● **Collection entries**
- Opening Delimiter -

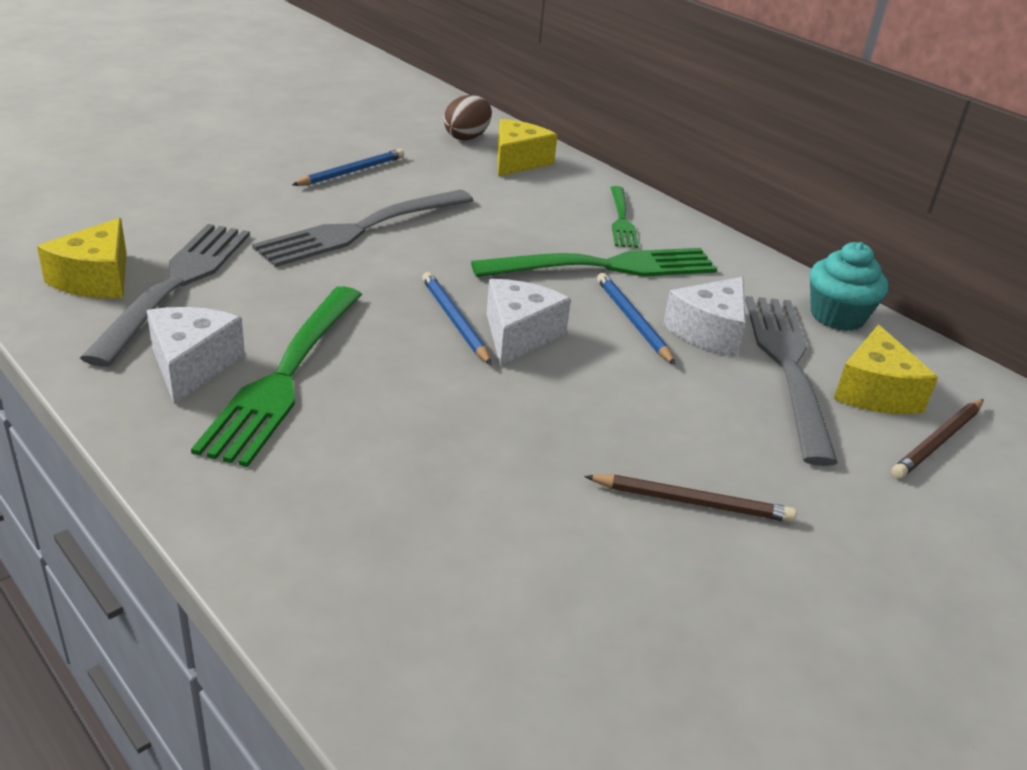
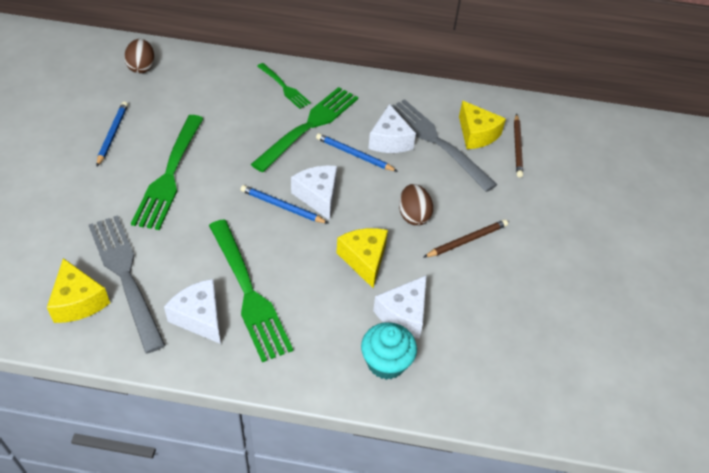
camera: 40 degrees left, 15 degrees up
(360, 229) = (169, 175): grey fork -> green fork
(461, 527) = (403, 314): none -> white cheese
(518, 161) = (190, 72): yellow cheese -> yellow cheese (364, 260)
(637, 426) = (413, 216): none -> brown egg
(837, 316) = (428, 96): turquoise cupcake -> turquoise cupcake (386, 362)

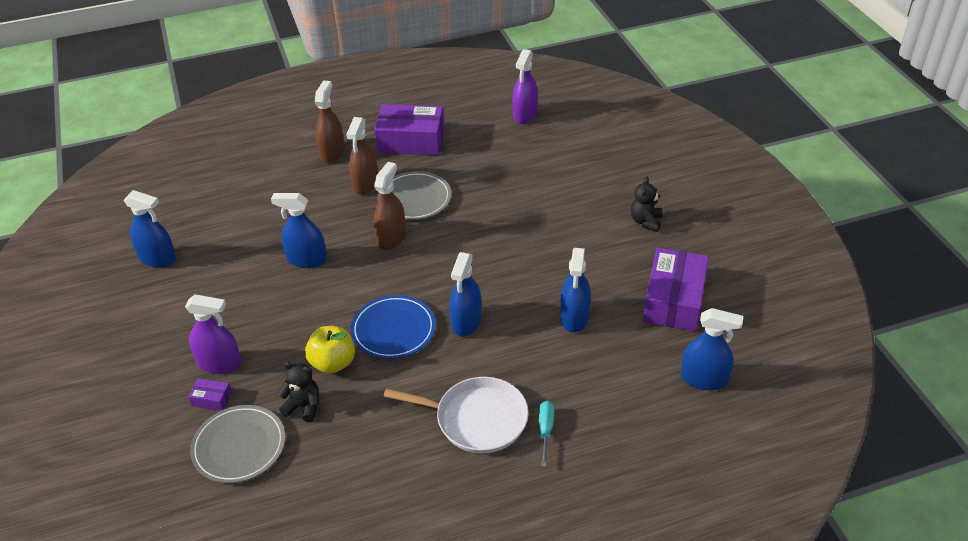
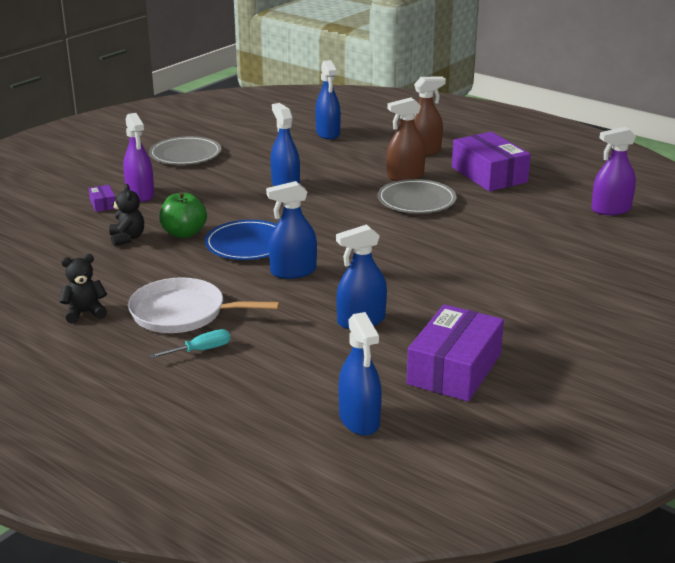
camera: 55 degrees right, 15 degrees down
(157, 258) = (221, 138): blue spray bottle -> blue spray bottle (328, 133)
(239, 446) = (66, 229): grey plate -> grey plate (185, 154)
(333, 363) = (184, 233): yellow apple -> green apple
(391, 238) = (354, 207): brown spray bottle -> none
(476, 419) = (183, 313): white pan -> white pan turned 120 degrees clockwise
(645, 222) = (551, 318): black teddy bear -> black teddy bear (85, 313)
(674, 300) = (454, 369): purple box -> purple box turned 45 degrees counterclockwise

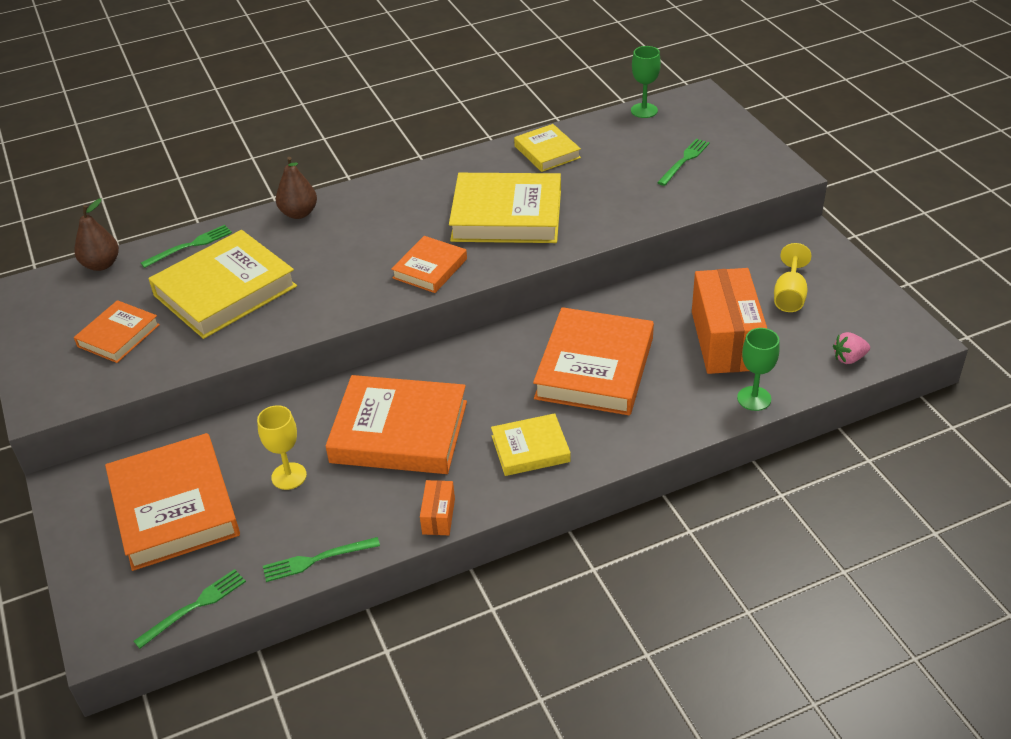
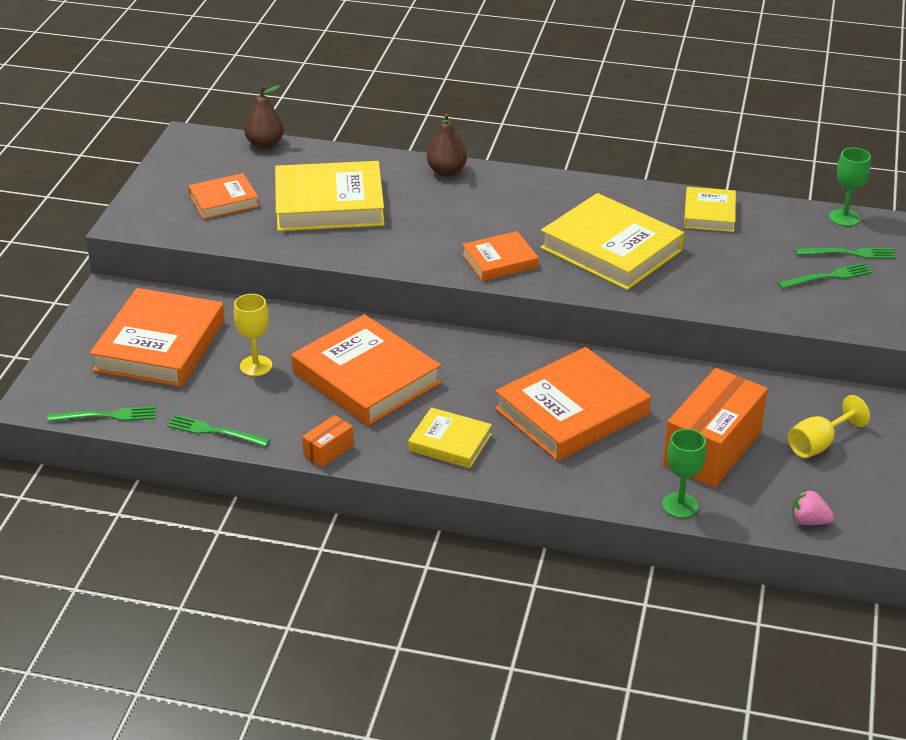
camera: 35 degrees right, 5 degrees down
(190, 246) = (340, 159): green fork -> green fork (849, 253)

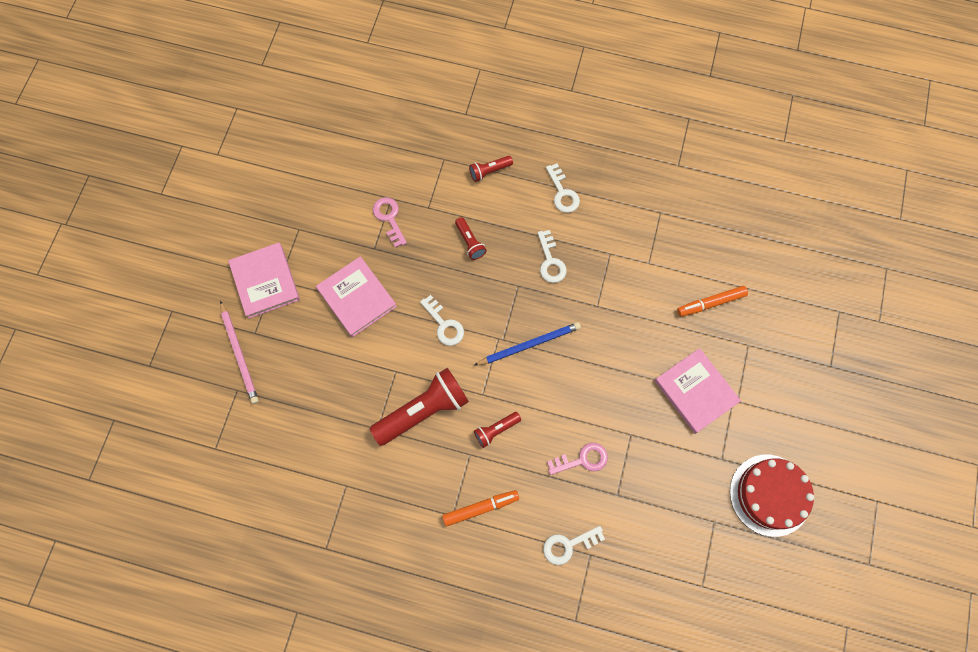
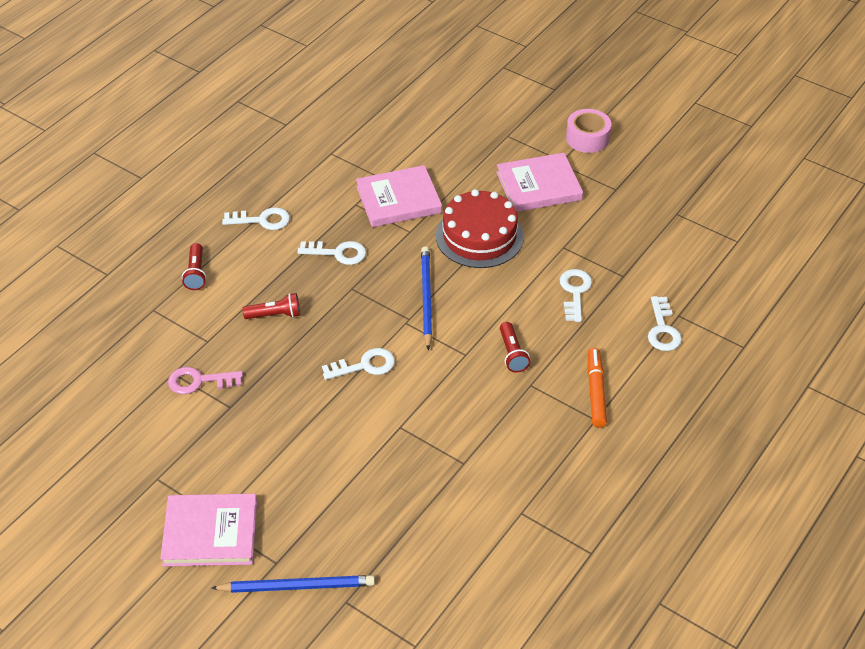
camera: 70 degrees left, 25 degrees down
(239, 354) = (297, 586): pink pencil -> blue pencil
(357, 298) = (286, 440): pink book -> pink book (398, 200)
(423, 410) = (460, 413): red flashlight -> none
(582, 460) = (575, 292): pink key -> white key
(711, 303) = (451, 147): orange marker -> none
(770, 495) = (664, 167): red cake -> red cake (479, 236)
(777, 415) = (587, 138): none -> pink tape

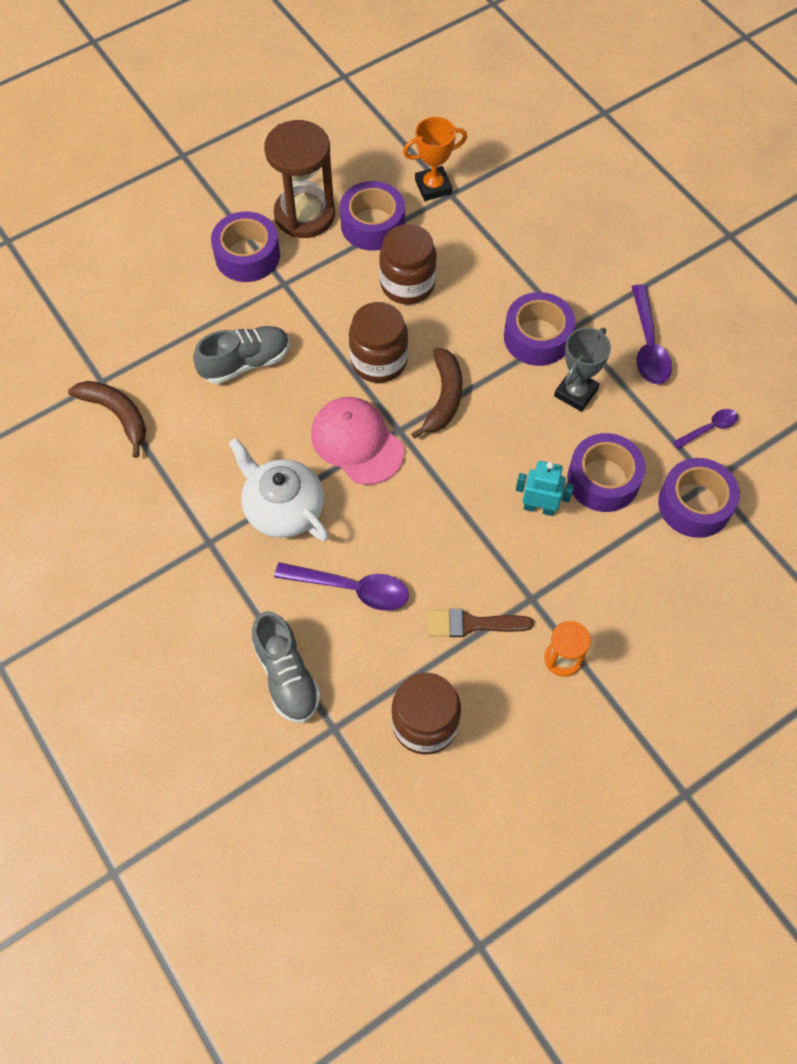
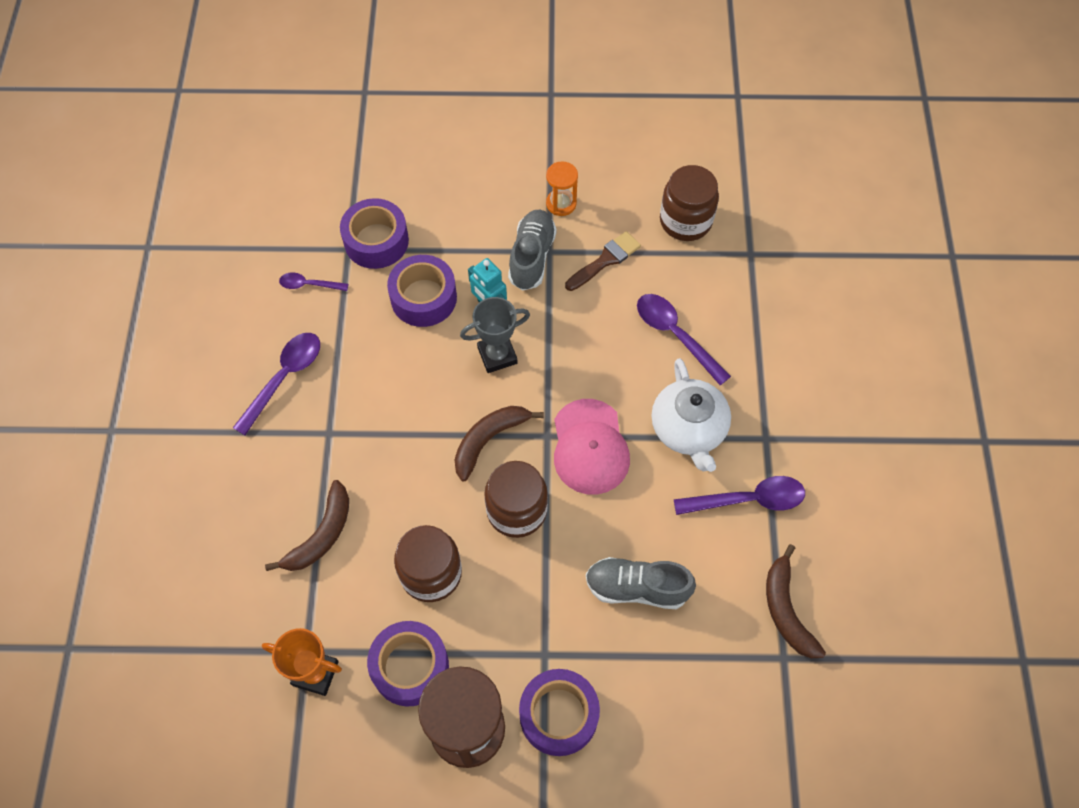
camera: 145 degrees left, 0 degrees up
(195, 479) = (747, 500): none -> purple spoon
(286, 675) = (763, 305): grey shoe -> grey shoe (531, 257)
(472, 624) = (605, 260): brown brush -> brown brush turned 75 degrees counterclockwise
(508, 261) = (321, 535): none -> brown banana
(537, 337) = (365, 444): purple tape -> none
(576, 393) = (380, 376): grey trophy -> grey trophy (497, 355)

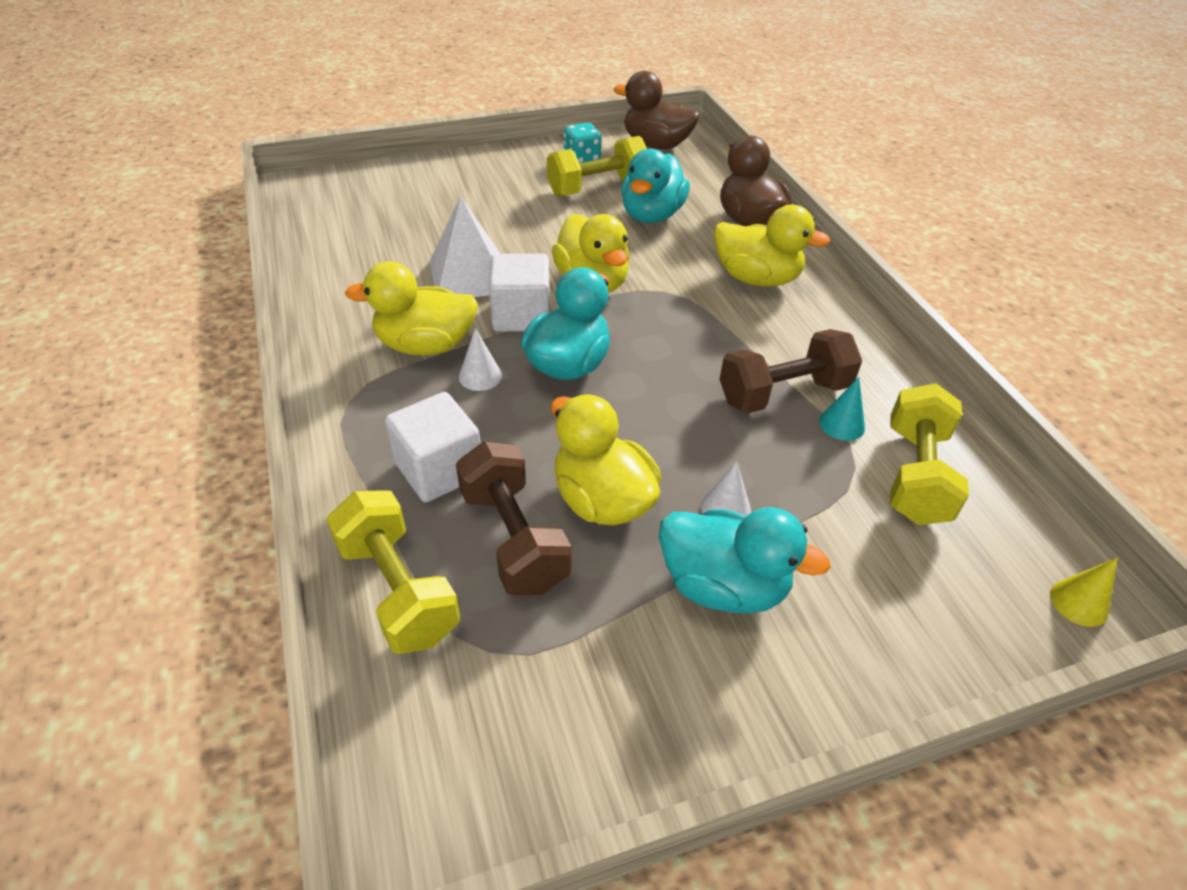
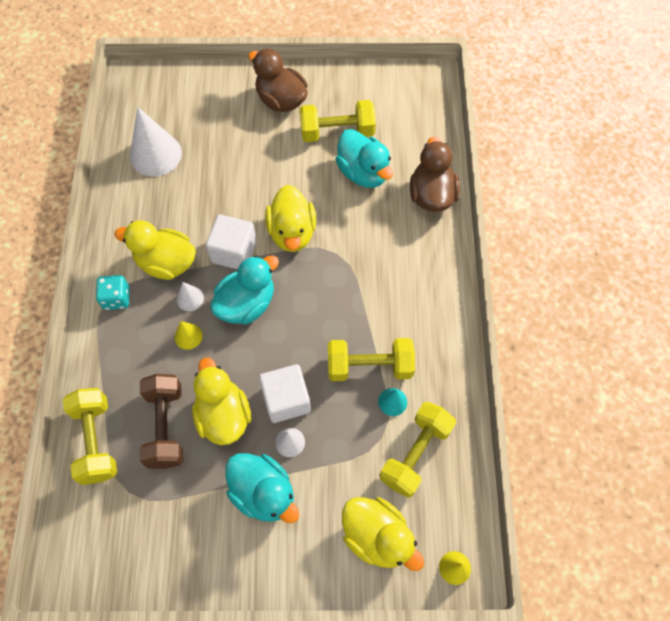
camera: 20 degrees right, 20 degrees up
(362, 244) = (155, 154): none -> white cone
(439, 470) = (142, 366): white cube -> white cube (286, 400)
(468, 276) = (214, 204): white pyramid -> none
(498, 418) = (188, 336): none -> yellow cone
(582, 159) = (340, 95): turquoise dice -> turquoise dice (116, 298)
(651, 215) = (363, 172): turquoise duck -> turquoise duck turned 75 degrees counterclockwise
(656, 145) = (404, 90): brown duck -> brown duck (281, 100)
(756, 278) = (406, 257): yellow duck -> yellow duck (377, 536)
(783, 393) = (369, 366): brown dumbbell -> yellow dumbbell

- Closing Delimiter -

● **What you will do**
Filter the entries down to the lines holding the string "fork". Copy each of those lines.

● **Solved exercise**
(360, 229) = (169, 175): grey fork -> green fork
(190, 246) = (340, 159): green fork -> green fork (849, 253)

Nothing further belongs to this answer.